Exercise instructions »
Print out each entry below exactly; do not carry over any image.

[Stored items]
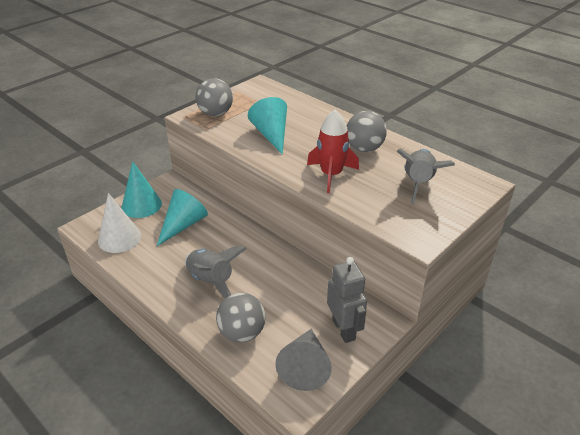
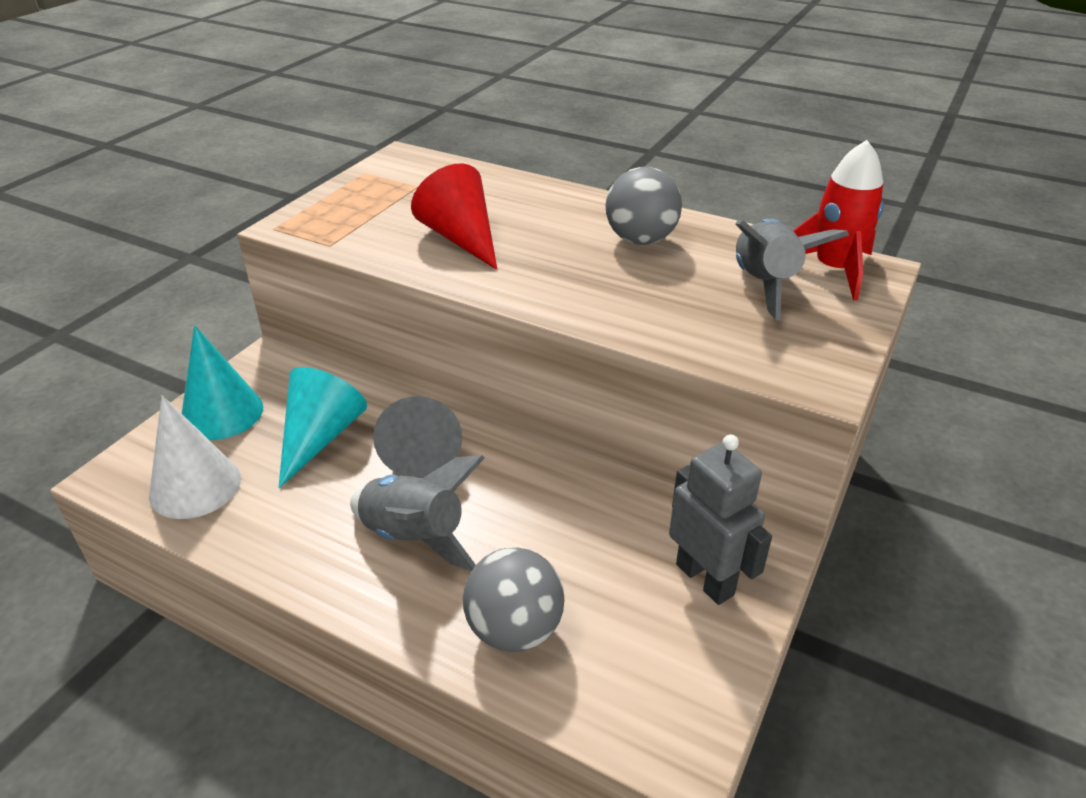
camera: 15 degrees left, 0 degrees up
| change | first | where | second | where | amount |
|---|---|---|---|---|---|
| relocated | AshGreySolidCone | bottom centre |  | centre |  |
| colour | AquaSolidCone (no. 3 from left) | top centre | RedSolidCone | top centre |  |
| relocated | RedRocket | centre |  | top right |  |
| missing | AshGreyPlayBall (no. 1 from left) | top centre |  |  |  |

Exercise answer »
camera: 15 degrees left, 0 degrees up
| change | first | where | second | where | amount |
|---|---|---|---|---|---|
| relocated | AshGreySolidCone | bottom centre |  | centre |  |
| colour | AquaSolidCone (no. 3 from left) | top centre | RedSolidCone | top centre |  |
| relocated | RedRocket | centre |  | top right |  |
| missing | AshGreyPlayBall (no. 1 from left) | top centre |  |  |  |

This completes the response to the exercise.